• **TASK DESCRIPTION**:
Transcribe the listing below word for word but skip its images.

• **DATA SECTION**:
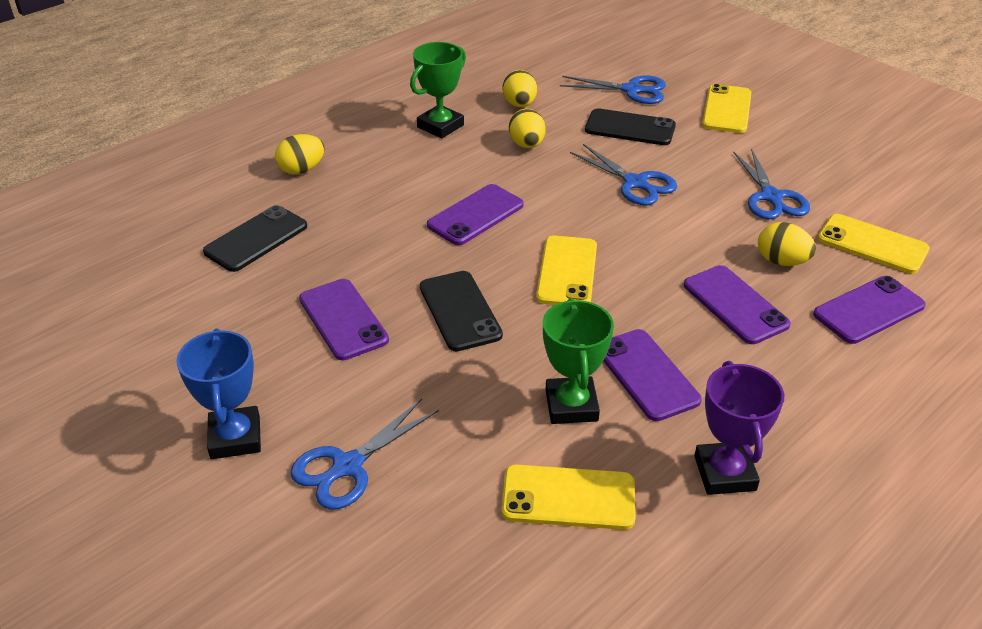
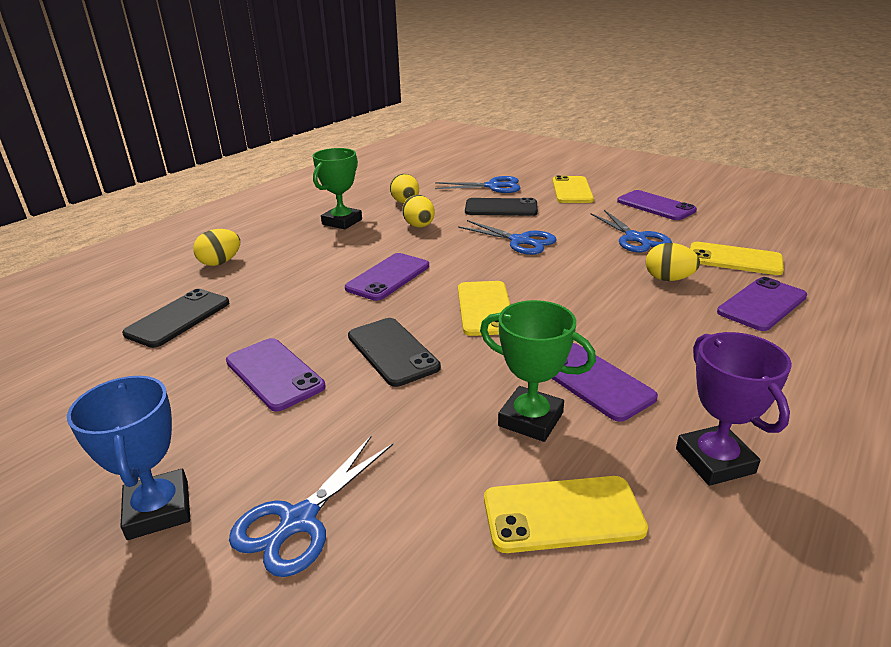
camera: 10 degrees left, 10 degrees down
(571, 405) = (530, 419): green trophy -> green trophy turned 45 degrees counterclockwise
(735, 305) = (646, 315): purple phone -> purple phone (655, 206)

• **TASK ANSWER**:
camera: 10 degrees left, 10 degrees down
(571, 405) = (530, 419): green trophy -> green trophy turned 45 degrees counterclockwise
(735, 305) = (646, 315): purple phone -> purple phone (655, 206)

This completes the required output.